### Task to complete:
From the entries that follow, reproduce exactly and only the lines from the line with "black star: (925, 95) -> (1106, 77), moved" to the line with "blue circle: (606, 240)", endpoints included.

==== Input records

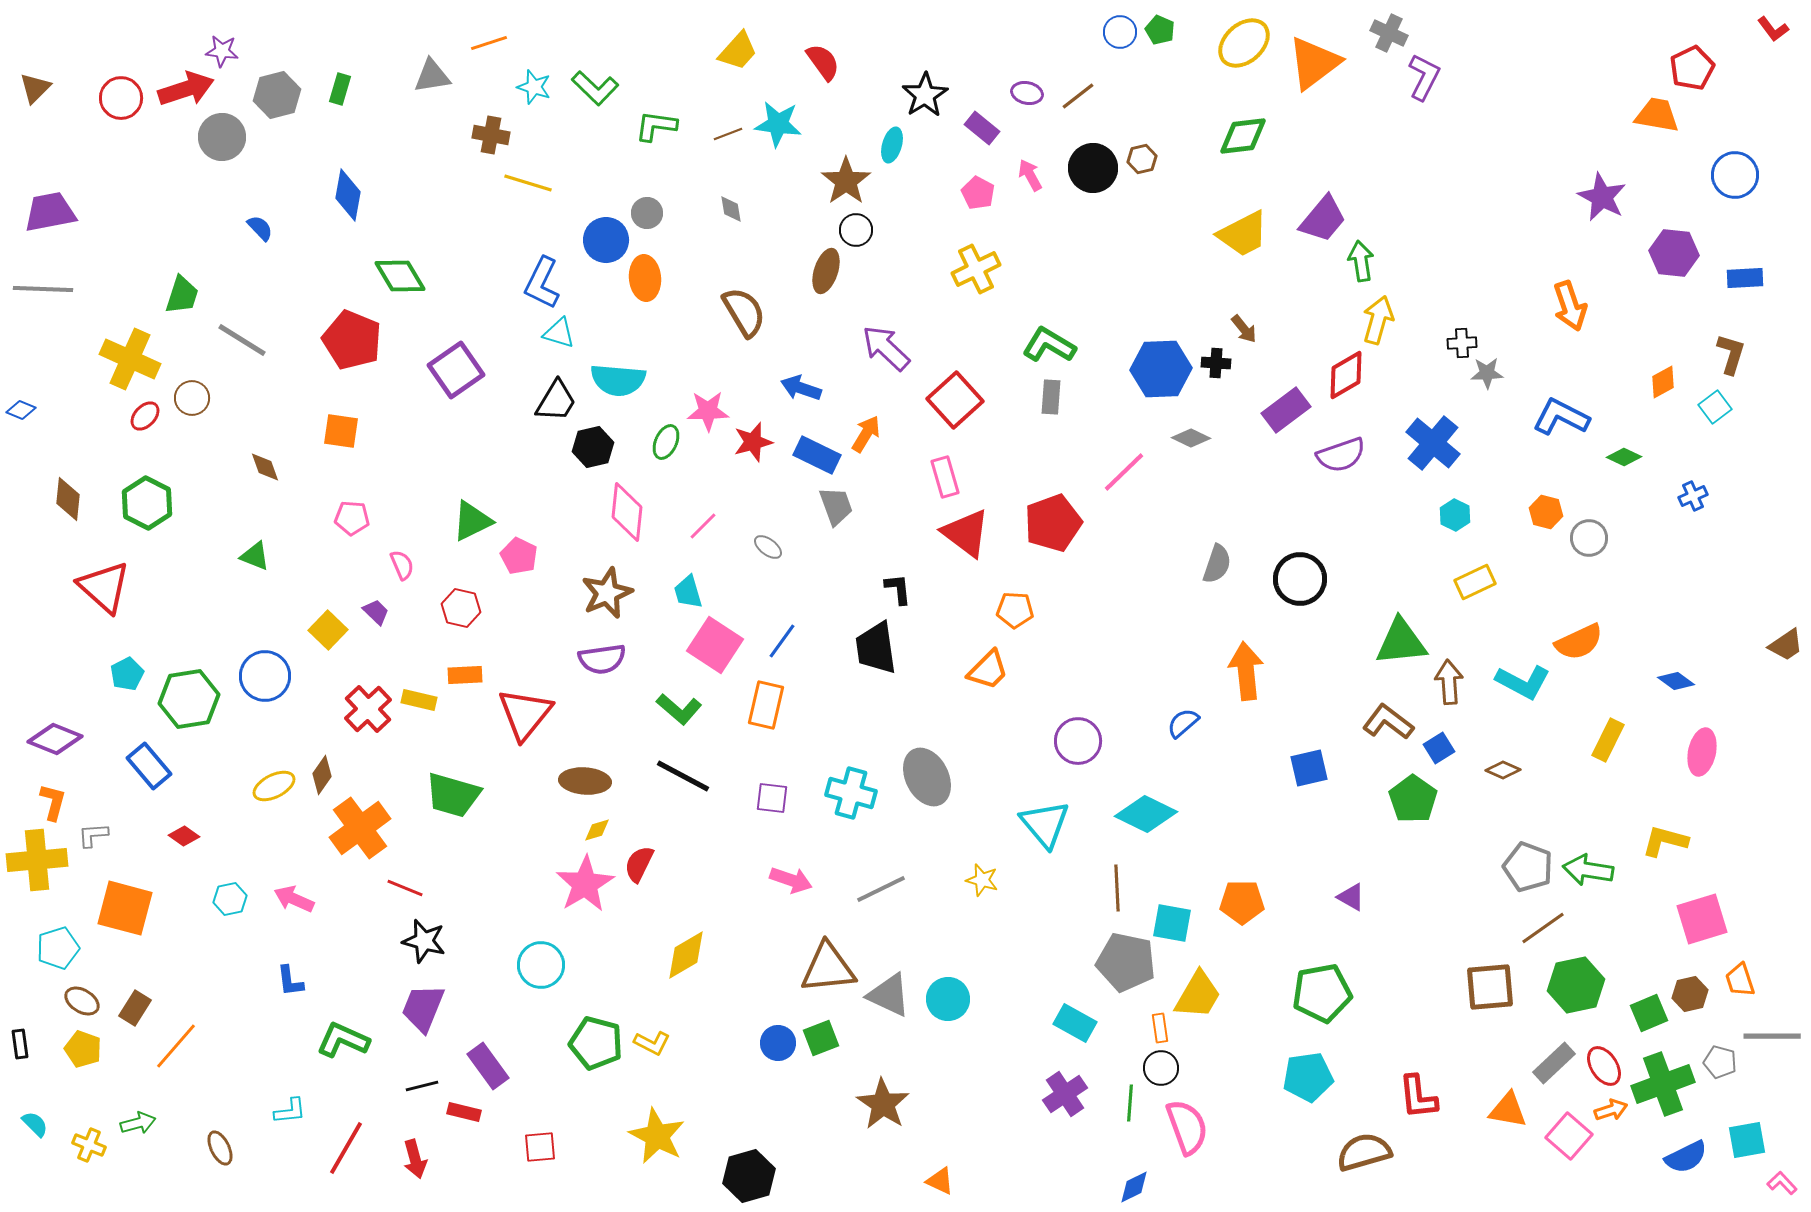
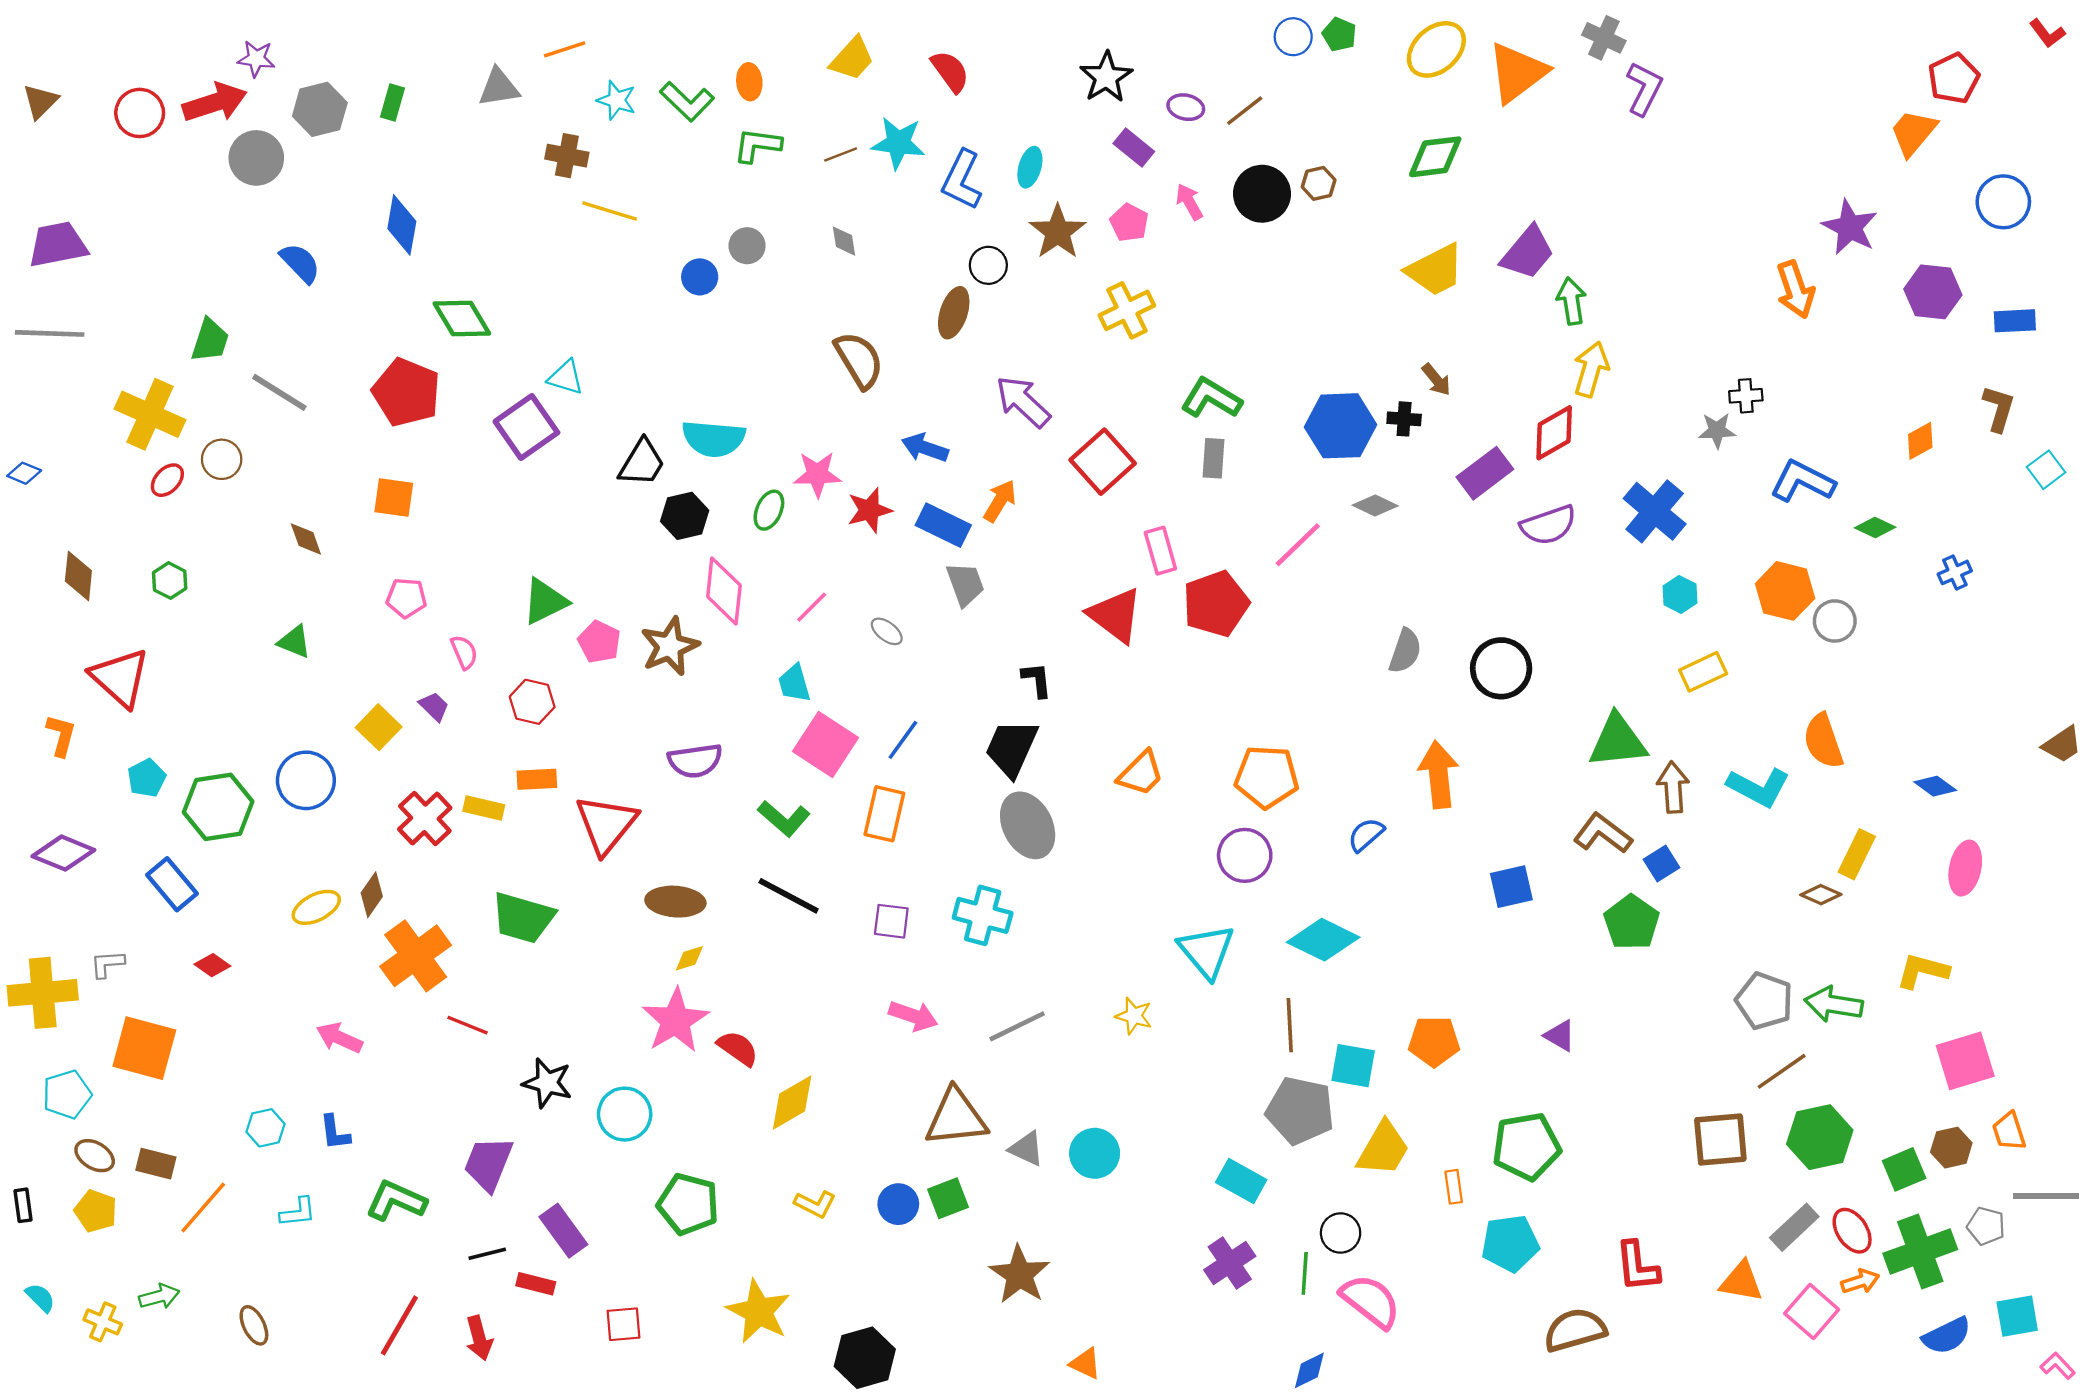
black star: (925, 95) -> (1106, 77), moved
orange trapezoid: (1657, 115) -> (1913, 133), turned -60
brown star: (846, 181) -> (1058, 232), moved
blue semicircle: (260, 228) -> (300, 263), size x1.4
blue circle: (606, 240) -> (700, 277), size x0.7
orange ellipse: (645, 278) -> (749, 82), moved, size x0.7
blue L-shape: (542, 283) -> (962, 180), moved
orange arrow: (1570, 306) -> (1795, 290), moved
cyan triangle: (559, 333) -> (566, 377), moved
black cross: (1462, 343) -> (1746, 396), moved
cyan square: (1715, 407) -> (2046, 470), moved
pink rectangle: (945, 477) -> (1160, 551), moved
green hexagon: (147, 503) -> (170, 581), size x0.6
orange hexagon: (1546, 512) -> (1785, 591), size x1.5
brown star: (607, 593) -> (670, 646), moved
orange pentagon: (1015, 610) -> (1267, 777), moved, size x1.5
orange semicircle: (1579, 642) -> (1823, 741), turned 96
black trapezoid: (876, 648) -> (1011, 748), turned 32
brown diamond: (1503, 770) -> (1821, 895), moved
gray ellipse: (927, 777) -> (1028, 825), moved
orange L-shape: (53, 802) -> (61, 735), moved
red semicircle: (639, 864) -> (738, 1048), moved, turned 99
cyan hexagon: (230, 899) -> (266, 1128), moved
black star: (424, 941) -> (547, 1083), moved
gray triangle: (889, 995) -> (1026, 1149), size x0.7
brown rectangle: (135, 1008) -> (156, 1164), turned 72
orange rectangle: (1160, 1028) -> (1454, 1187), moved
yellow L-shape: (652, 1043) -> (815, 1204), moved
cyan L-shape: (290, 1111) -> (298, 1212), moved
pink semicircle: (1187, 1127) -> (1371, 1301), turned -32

========
==== Input records

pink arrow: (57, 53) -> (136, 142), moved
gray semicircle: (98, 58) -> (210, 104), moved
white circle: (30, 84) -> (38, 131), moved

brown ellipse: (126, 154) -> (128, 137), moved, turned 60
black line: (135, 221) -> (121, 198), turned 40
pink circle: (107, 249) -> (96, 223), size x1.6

========
==== Input records

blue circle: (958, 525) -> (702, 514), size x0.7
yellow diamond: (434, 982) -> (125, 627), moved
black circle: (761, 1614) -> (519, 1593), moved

========

### Solution to this exercise:
black star: (925, 95) -> (1106, 77), moved
orange trapezoid: (1657, 115) -> (1913, 133), turned -60
brown star: (846, 181) -> (1058, 232), moved
blue semicircle: (260, 228) -> (300, 263), size x1.4
blue circle: (606, 240) -> (700, 277), size x0.7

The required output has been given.